*** Study material ***
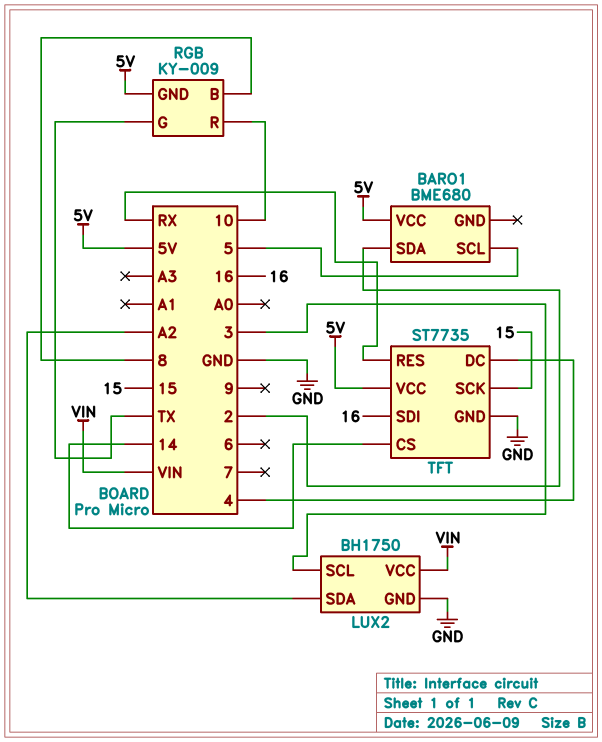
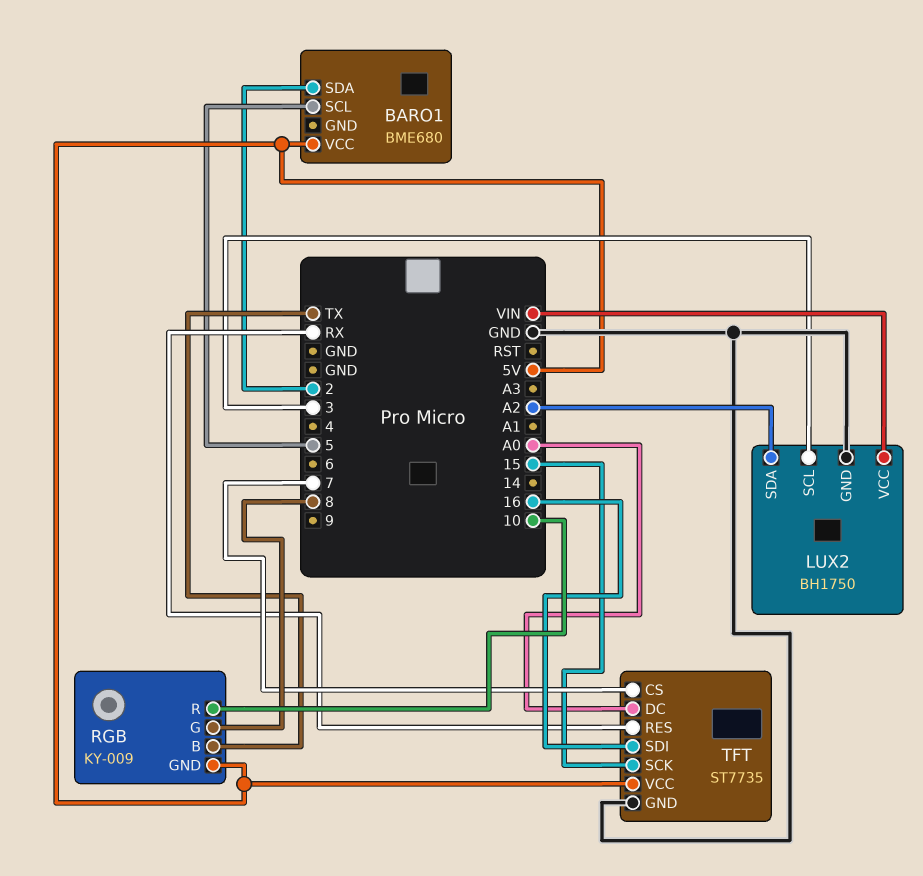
RGB pin B: 8 -> TX
RGB pin G: TX -> 8
TFT pin CS: 14 -> 7
TFT pin DC: 4 -> A0

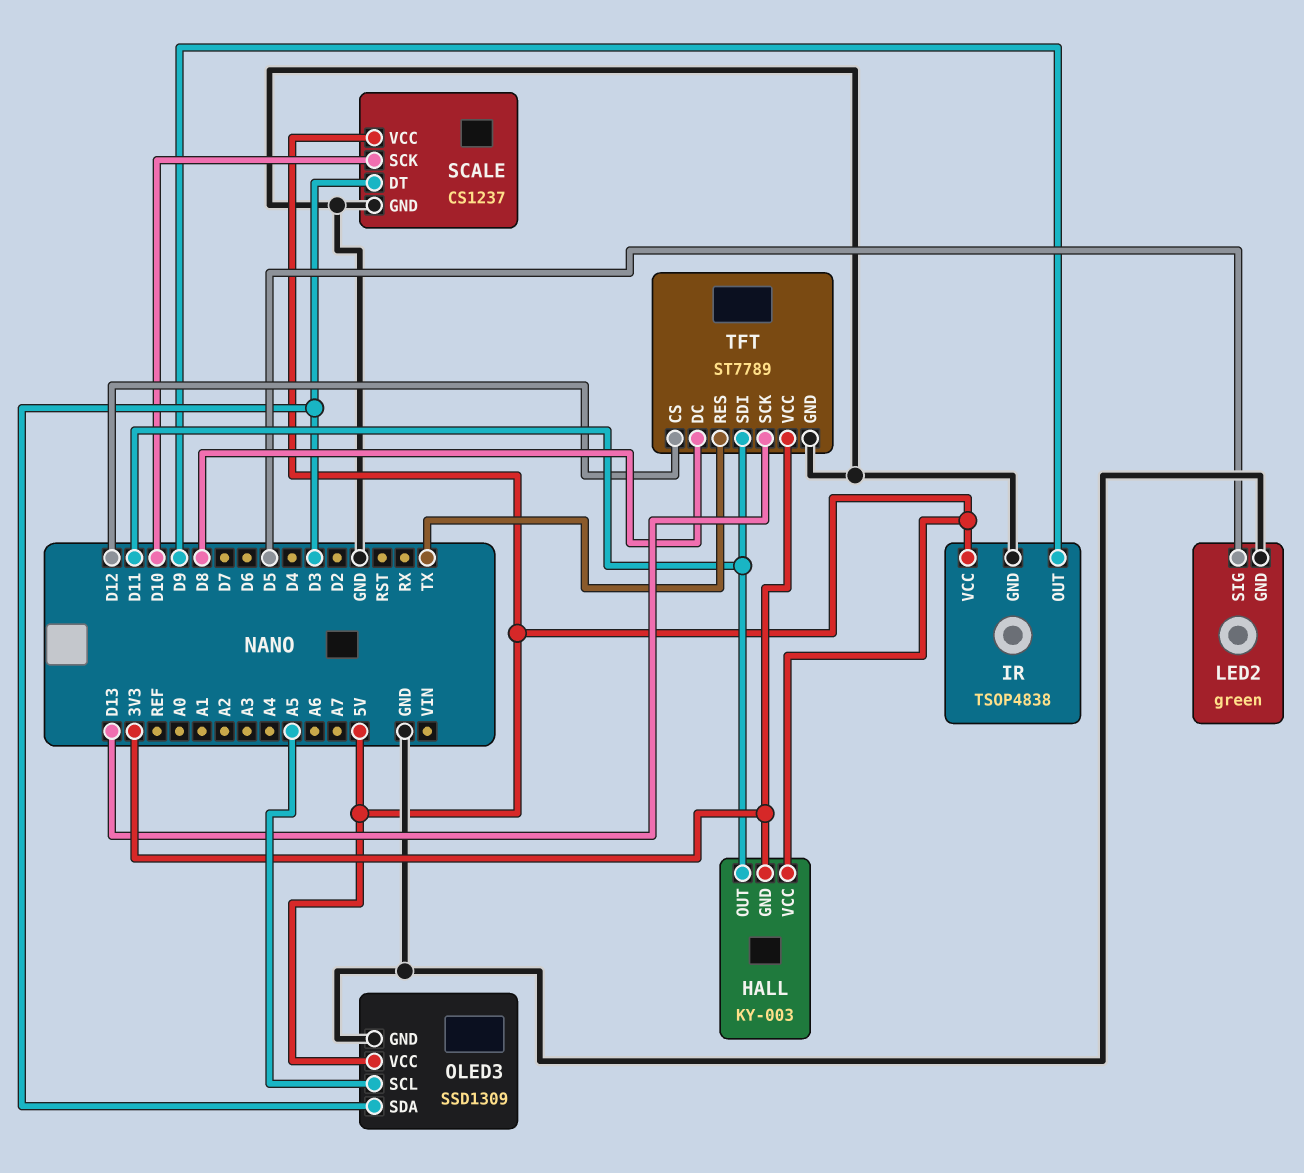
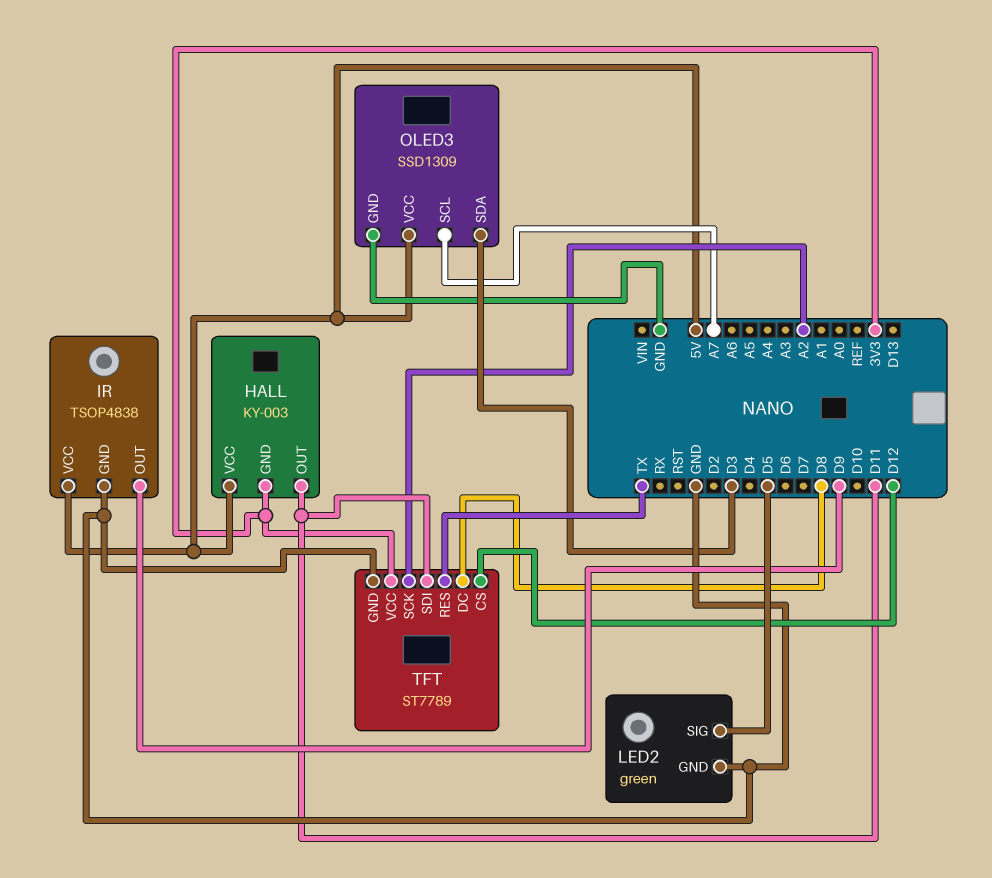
OLED3 pin SCL: A5 -> A7
SCALE: CS1237 -> none
SCALE pin DT: D3 -> none
SCALE pin GND: GND -> none
SCALE pin SCK: D10 -> none
SCALE pin VCC: 5V -> none
TFT pin SCK: D13 -> A2

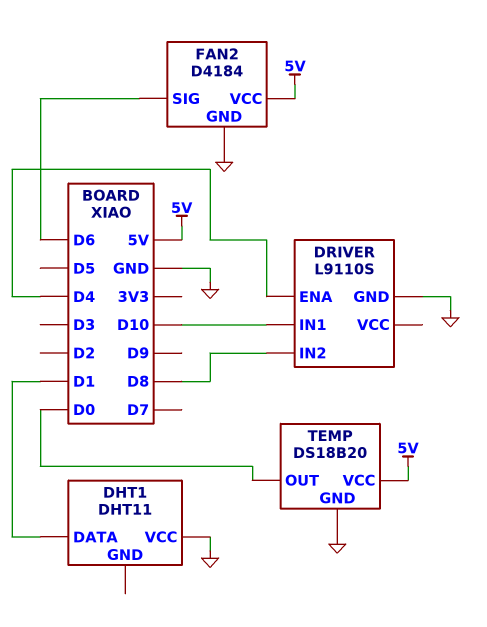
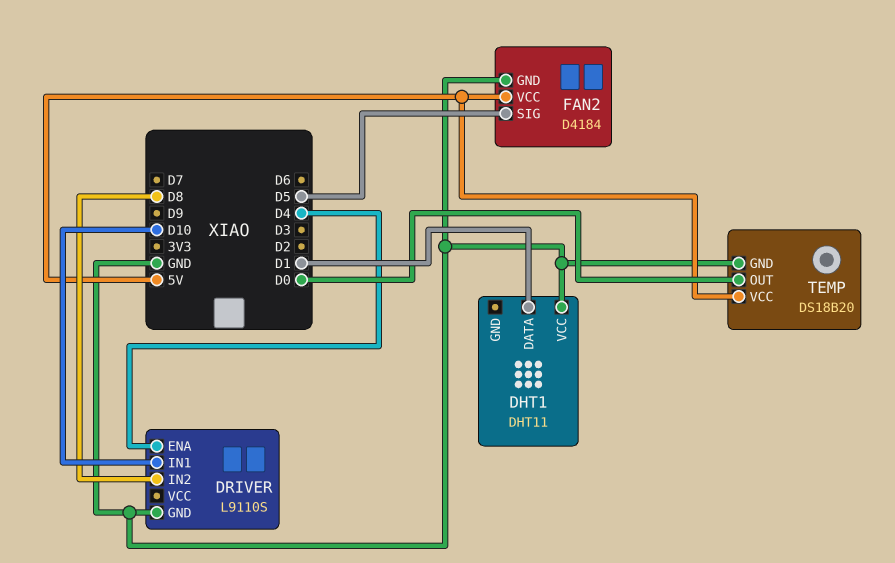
FAN2 pin SIG: D6 -> D5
*** End of Study material ***
_What the exercise asks_. Exactly as written above, print every line of the data but not its pictures.

_Written response_.
RGB pin B: 8 -> TX
RGB pin G: TX -> 8
TFT pin CS: 14 -> 7
TFT pin DC: 4 -> A0

OLED3 pin SCL: A5 -> A7
SCALE: CS1237 -> none
SCALE pin DT: D3 -> none
SCALE pin GND: GND -> none
SCALE pin SCK: D10 -> none
SCALE pin VCC: 5V -> none
TFT pin SCK: D13 -> A2

FAN2 pin SIG: D6 -> D5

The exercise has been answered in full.